Records for the exercise
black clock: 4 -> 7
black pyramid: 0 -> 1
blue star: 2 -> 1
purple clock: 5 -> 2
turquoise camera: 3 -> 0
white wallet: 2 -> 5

==

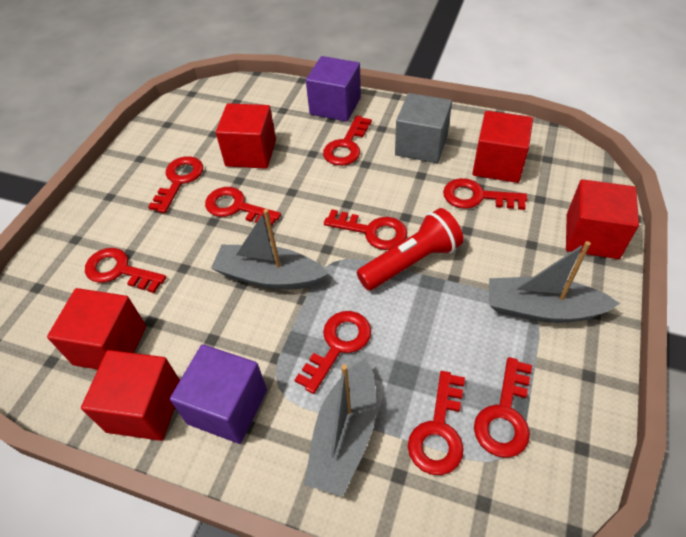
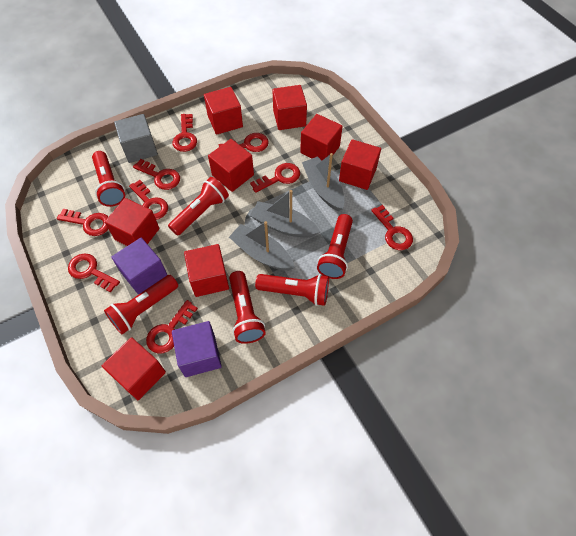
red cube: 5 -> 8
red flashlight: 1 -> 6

Task brief
Going back over the entries above, copy word for word every line from the one that has "black clock: 4 -> 7" on through the one that has "white wallet: 2 -> 5".

Answer space
black clock: 4 -> 7
black pyramid: 0 -> 1
blue star: 2 -> 1
purple clock: 5 -> 2
turquoise camera: 3 -> 0
white wallet: 2 -> 5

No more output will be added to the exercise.